▸ **ACTIVITY**
Only lines containing the string "size" belong in the answer; find them in the records and copy them.

▸ **DATA TO PROCESS**

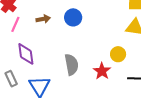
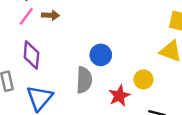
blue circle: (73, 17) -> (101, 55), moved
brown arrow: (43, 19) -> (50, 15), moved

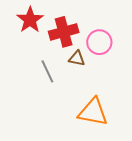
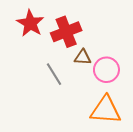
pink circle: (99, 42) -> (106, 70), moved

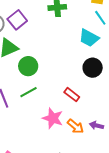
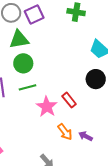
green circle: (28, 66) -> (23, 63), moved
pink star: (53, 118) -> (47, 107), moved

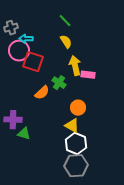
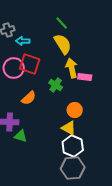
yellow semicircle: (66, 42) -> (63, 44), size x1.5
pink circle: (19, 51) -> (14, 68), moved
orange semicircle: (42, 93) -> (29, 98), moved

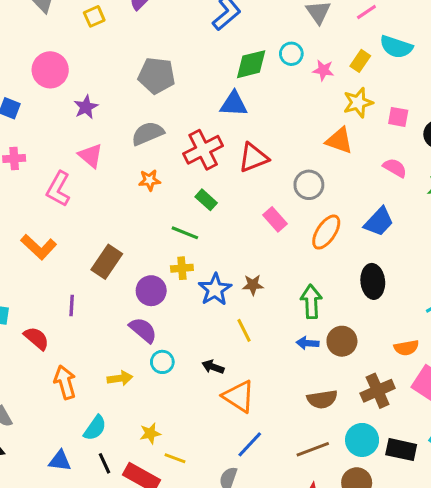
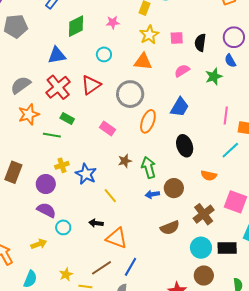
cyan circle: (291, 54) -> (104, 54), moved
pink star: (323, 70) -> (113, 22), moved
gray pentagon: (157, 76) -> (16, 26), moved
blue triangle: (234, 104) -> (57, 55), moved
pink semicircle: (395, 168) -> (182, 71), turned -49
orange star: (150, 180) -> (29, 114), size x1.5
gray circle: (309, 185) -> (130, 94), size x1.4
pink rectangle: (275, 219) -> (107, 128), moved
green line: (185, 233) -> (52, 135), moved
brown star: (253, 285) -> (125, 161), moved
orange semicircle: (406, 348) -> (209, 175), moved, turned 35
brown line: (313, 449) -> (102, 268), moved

▸ **RESULT OF THE EXERCISE**
yellow semicircle: (66, 42) -> (63, 44), size x1.5
orange star: (150, 180) -> (29, 114), size x1.5
gray circle: (309, 185) -> (130, 94), size x1.4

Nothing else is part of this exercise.